- _Exercise objective_: Leave the pictures out and print every record below exactly as it stands.

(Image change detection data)
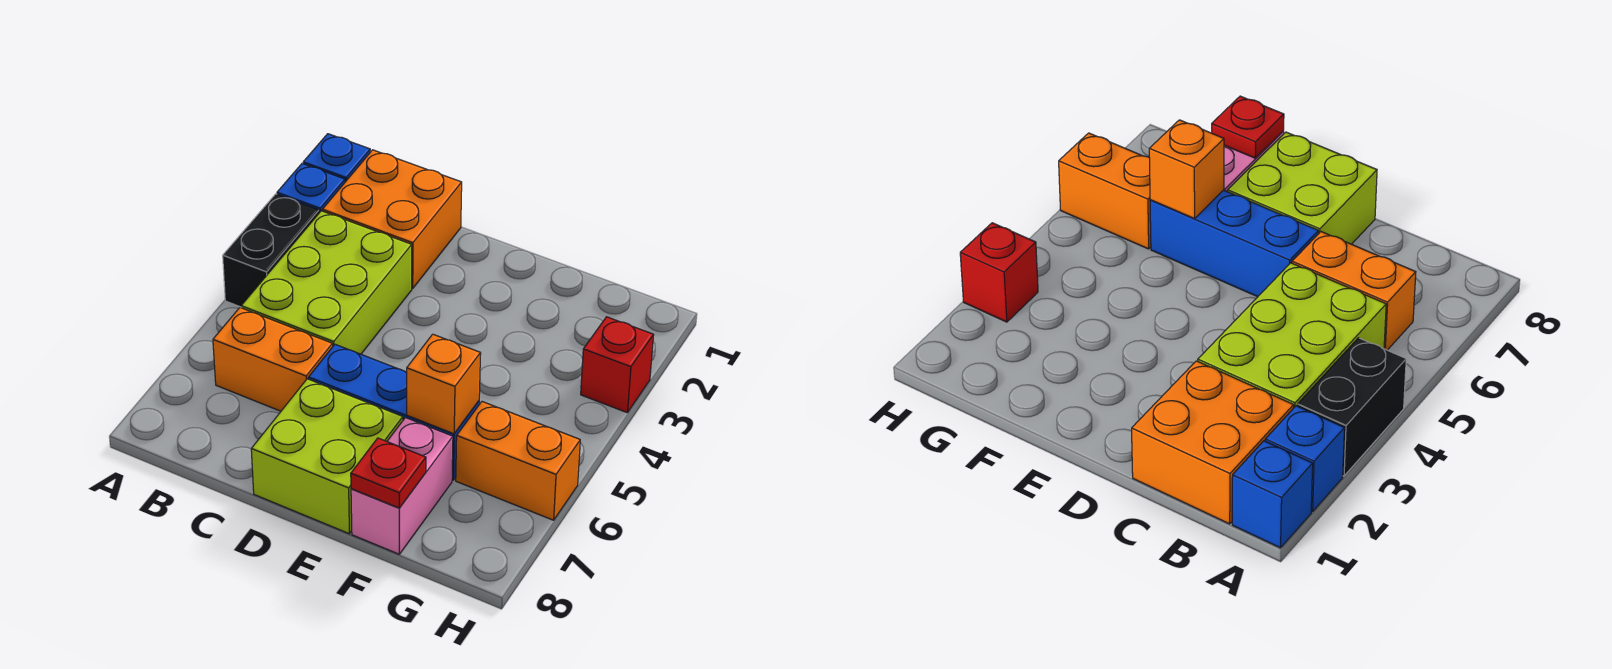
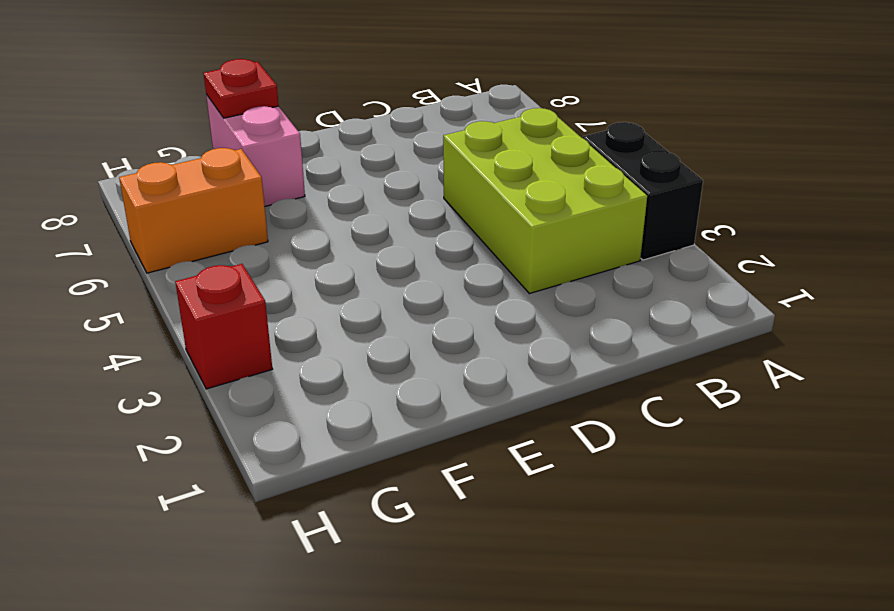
none -> blue brick A1 level 1
none -> blue brick A2 level 1
none -> orange brick B1:C2 level 1

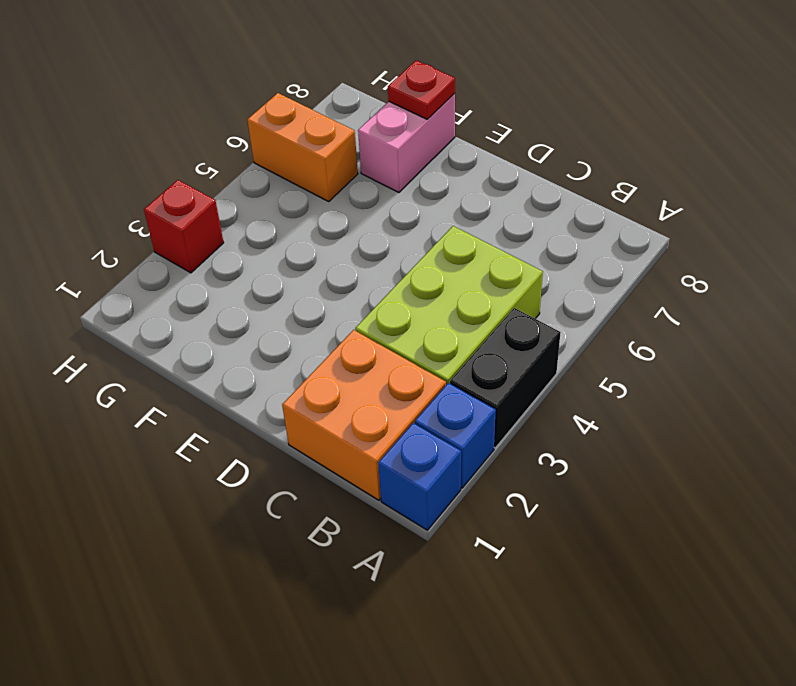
none -> orange brick B6:C6 level 1
none -> blue brick D6:F6 level 1
none -> lime brick D7:E8 level 1

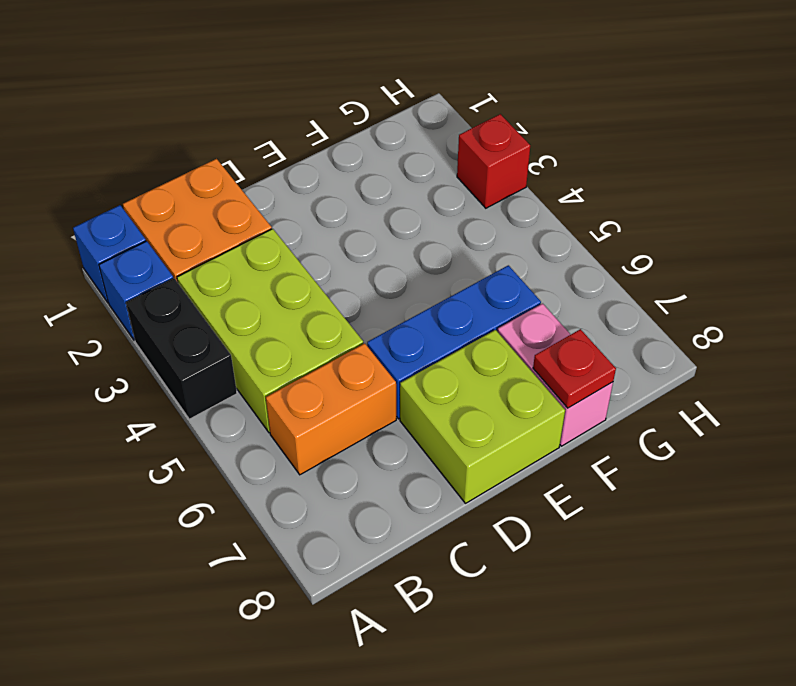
none -> orange brick G6:H6 level 1
none -> orange brick F6 level 2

- _Written response_:
none -> blue brick A1 level 1
none -> blue brick A2 level 1
none -> orange brick B1:C2 level 1

none -> orange brick B6:C6 level 1
none -> blue brick D6:F6 level 1
none -> lime brick D7:E8 level 1

none -> orange brick G6:H6 level 1
none -> orange brick F6 level 2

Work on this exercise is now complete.